BEGIN Exercise inputs

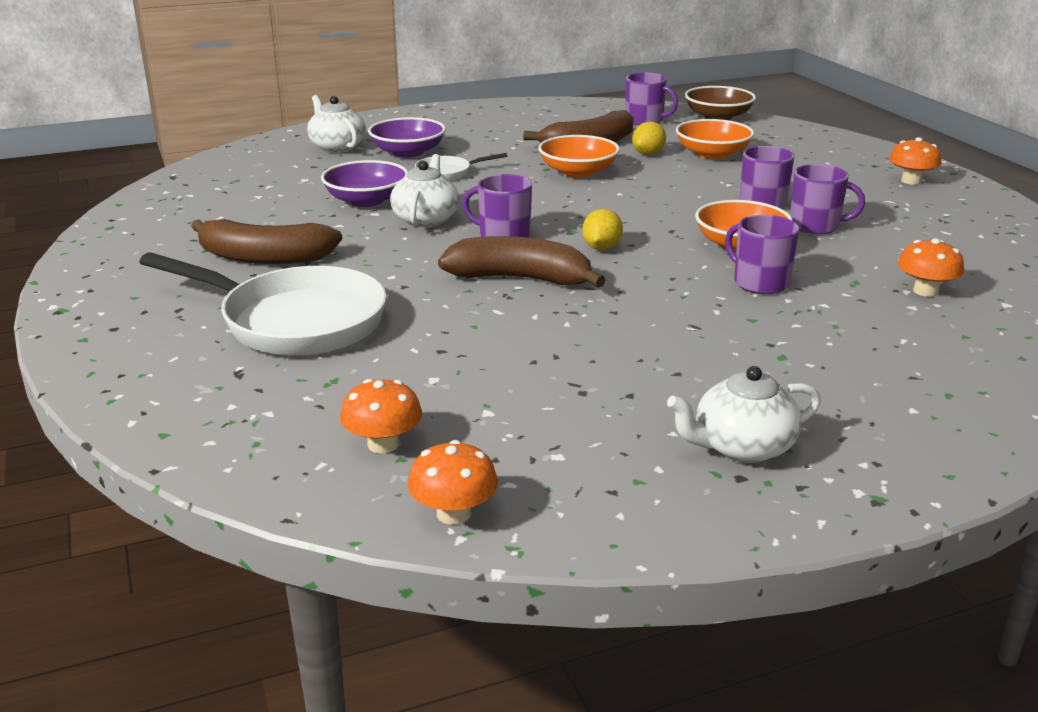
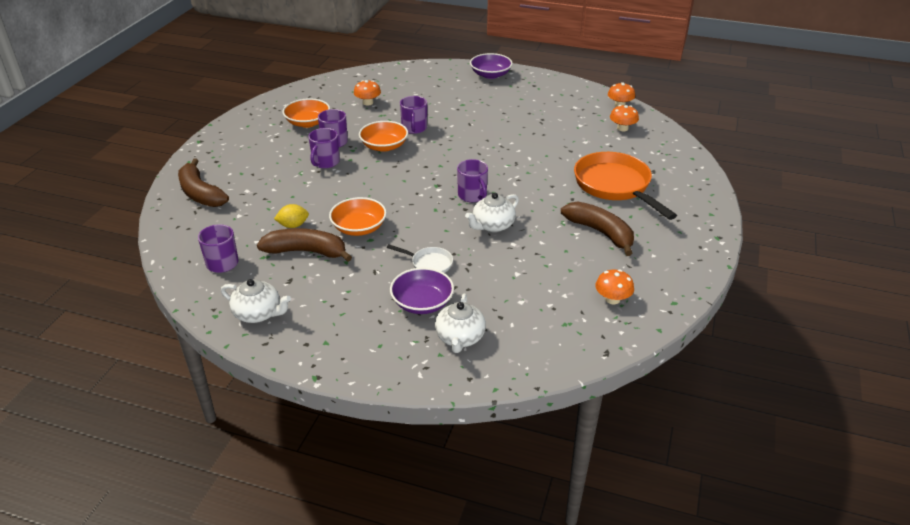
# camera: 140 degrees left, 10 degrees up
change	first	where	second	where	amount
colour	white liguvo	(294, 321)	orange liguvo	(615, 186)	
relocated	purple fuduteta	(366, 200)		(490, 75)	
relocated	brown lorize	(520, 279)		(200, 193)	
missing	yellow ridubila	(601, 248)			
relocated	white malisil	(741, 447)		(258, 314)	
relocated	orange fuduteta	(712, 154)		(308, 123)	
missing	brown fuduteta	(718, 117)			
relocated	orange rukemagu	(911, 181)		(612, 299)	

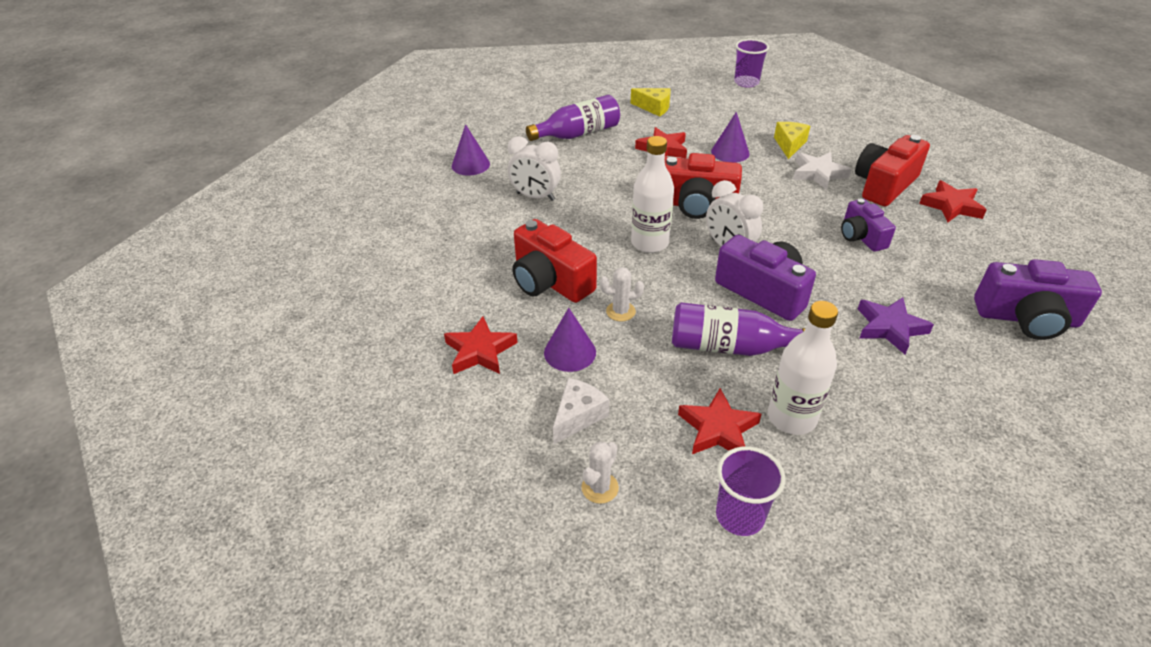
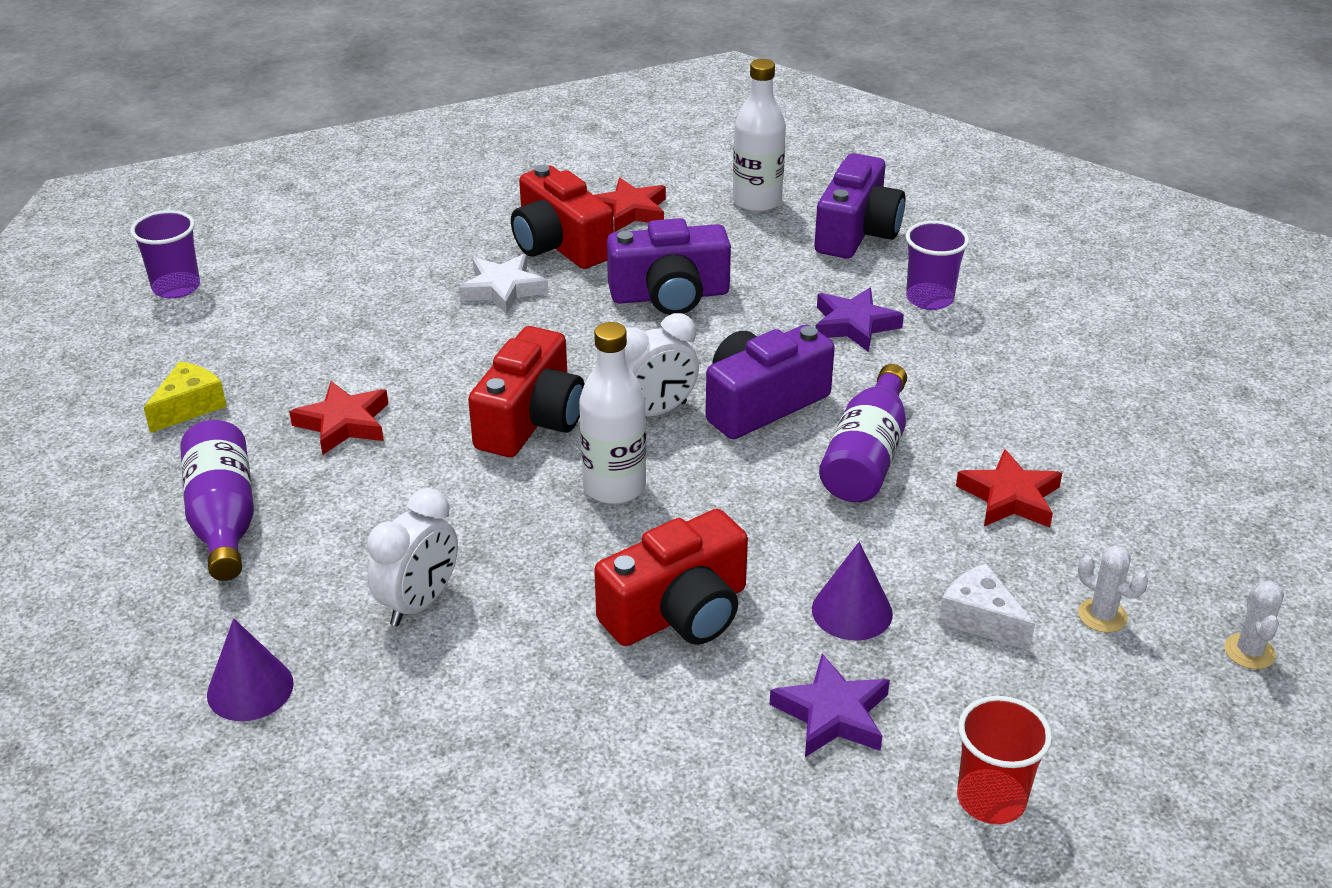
# camera: 80 degrees left, 5 degrees down
change	first	where	second	where	amount
colour	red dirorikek	(480, 351)	purple dirorikek	(832, 714)	
relocated	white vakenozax	(620, 311)		(1249, 651)	
missing	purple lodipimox	(730, 152)			
relocated	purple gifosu	(740, 516)		(929, 299)	
relocated	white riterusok	(791, 418)		(757, 201)	
missing	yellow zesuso	(789, 145)			
size	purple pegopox	(861, 237)		(670, 295)	x1.58
appeared			red gifosu	(991, 799)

END Exercise inputs

- **What you have to do**: Type out the data above once more, exactly, with no images included.

- **Response to the exercise**:
# camera: 140 degrees left, 10 degrees up
change	first	where	second	where	amount
colour	white liguvo	(294, 321)	orange liguvo	(615, 186)	
relocated	purple fuduteta	(366, 200)		(490, 75)	
relocated	brown lorize	(520, 279)		(200, 193)	
missing	yellow ridubila	(601, 248)			
relocated	white malisil	(741, 447)		(258, 314)	
relocated	orange fuduteta	(712, 154)		(308, 123)	
missing	brown fuduteta	(718, 117)			
relocated	orange rukemagu	(911, 181)		(612, 299)	

# camera: 80 degrees left, 5 degrees down
change	first	where	second	where	amount
colour	red dirorikek	(480, 351)	purple dirorikek	(832, 714)	
relocated	white vakenozax	(620, 311)		(1249, 651)	
missing	purple lodipimox	(730, 152)			
relocated	purple gifosu	(740, 516)		(929, 299)	
relocated	white riterusok	(791, 418)		(757, 201)	
missing	yellow zesuso	(789, 145)			
size	purple pegopox	(861, 237)		(670, 295)	x1.58
appeared			red gifosu	(991, 799)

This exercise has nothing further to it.